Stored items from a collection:
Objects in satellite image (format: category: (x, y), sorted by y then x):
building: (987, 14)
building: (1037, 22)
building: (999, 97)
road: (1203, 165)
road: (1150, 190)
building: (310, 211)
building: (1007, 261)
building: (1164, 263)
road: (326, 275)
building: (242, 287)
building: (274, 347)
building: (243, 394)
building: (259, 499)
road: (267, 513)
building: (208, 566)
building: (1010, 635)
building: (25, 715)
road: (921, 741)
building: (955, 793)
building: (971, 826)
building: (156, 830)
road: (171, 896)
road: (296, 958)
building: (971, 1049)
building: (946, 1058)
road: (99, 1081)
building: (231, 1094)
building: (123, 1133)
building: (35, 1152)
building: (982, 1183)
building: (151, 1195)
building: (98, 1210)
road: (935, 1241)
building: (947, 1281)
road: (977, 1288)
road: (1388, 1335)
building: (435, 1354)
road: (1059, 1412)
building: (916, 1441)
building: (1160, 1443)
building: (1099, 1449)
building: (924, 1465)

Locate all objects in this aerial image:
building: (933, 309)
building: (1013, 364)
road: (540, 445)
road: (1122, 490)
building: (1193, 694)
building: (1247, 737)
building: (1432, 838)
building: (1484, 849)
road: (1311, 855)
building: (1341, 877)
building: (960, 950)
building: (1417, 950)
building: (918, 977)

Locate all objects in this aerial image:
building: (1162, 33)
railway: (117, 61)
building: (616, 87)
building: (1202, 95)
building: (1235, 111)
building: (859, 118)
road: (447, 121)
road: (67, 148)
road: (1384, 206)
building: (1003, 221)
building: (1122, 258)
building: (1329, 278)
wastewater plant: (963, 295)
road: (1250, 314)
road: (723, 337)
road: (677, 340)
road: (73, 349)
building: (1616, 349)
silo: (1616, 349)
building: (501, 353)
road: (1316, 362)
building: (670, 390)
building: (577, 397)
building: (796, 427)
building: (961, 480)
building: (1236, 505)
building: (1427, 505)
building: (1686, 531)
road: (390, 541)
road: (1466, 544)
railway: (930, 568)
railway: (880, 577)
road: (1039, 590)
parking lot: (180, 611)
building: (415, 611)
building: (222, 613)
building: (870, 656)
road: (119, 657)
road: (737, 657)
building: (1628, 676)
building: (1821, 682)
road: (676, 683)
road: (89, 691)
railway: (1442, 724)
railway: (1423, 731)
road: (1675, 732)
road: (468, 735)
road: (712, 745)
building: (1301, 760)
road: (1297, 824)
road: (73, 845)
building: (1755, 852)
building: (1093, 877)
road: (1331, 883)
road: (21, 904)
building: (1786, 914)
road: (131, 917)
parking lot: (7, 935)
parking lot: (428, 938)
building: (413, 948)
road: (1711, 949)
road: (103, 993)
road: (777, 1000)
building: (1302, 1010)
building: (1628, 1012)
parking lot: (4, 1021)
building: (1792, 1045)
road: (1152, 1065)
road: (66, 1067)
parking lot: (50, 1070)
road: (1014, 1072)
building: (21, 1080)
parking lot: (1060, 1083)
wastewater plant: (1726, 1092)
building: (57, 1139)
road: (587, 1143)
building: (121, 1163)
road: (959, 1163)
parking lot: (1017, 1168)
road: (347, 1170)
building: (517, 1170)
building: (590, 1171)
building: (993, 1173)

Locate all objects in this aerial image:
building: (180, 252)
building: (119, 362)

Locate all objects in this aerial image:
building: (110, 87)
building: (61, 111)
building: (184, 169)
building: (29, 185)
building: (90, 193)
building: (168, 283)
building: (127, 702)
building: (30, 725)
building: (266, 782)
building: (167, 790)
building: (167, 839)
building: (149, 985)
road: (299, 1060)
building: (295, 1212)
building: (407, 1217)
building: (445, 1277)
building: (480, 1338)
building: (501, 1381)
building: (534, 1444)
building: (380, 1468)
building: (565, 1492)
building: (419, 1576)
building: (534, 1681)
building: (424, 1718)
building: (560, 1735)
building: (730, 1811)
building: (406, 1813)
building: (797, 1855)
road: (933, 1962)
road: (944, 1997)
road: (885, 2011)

- Task details
The records above need to be written out again. Keep them exact.

- Answer space
Objects in satellite image (format: category: (x, y), sorted by y then x):
building: (987, 14)
building: (1037, 22)
building: (999, 97)
road: (1203, 165)
road: (1150, 190)
building: (310, 211)
building: (1007, 261)
building: (1164, 263)
road: (326, 275)
building: (242, 287)
building: (274, 347)
building: (243, 394)
building: (259, 499)
road: (267, 513)
building: (208, 566)
building: (1010, 635)
building: (25, 715)
road: (921, 741)
building: (955, 793)
building: (971, 826)
building: (156, 830)
road: (171, 896)
road: (296, 958)
building: (971, 1049)
building: (946, 1058)
road: (99, 1081)
building: (231, 1094)
building: (123, 1133)
building: (35, 1152)
building: (982, 1183)
building: (151, 1195)
building: (98, 1210)
road: (935, 1241)
building: (947, 1281)
road: (977, 1288)
road: (1388, 1335)
building: (435, 1354)
road: (1059, 1412)
building: (916, 1441)
building: (1160, 1443)
building: (1099, 1449)
building: (924, 1465)

Locate all objects in this aerial image:
building: (933, 309)
building: (1013, 364)
road: (540, 445)
road: (1122, 490)
building: (1193, 694)
building: (1247, 737)
building: (1432, 838)
building: (1484, 849)
road: (1311, 855)
building: (1341, 877)
building: (960, 950)
building: (1417, 950)
building: (918, 977)

Locate all objects in this aerial image:
building: (1162, 33)
railway: (117, 61)
building: (616, 87)
building: (1202, 95)
building: (1235, 111)
building: (859, 118)
road: (447, 121)
road: (67, 148)
road: (1384, 206)
building: (1003, 221)
building: (1122, 258)
building: (1329, 278)
wastewater plant: (963, 295)
road: (1250, 314)
road: (723, 337)
road: (677, 340)
road: (73, 349)
building: (1616, 349)
silo: (1616, 349)
building: (501, 353)
road: (1316, 362)
building: (670, 390)
building: (577, 397)
building: (796, 427)
building: (961, 480)
building: (1236, 505)
building: (1427, 505)
building: (1686, 531)
road: (390, 541)
road: (1466, 544)
railway: (930, 568)
railway: (880, 577)
road: (1039, 590)
parking lot: (180, 611)
building: (415, 611)
building: (222, 613)
building: (870, 656)
road: (119, 657)
road: (737, 657)
building: (1628, 676)
building: (1821, 682)
road: (676, 683)
road: (89, 691)
railway: (1442, 724)
railway: (1423, 731)
road: (1675, 732)
road: (468, 735)
road: (712, 745)
building: (1301, 760)
road: (1297, 824)
road: (73, 845)
building: (1755, 852)
building: (1093, 877)
road: (1331, 883)
road: (21, 904)
building: (1786, 914)
road: (131, 917)
parking lot: (7, 935)
parking lot: (428, 938)
building: (413, 948)
road: (1711, 949)
road: (103, 993)
road: (777, 1000)
building: (1302, 1010)
building: (1628, 1012)
parking lot: (4, 1021)
building: (1792, 1045)
road: (1152, 1065)
road: (66, 1067)
parking lot: (50, 1070)
road: (1014, 1072)
building: (21, 1080)
parking lot: (1060, 1083)
wastewater plant: (1726, 1092)
building: (57, 1139)
road: (587, 1143)
building: (121, 1163)
road: (959, 1163)
parking lot: (1017, 1168)
road: (347, 1170)
building: (517, 1170)
building: (590, 1171)
building: (993, 1173)

Locate all objects in this aerial image:
building: (180, 252)
building: (119, 362)

Locate all objects in this aerial image:
building: (110, 87)
building: (61, 111)
building: (184, 169)
building: (29, 185)
building: (90, 193)
building: (168, 283)
building: (127, 702)
building: (30, 725)
building: (266, 782)
building: (167, 790)
building: (167, 839)
building: (149, 985)
road: (299, 1060)
building: (295, 1212)
building: (407, 1217)
building: (445, 1277)
building: (480, 1338)
building: (501, 1381)
building: (534, 1444)
building: (380, 1468)
building: (565, 1492)
building: (419, 1576)
building: (534, 1681)
building: (424, 1718)
building: (560, 1735)
building: (730, 1811)
building: (406, 1813)
building: (797, 1855)
road: (933, 1962)
road: (944, 1997)
road: (885, 2011)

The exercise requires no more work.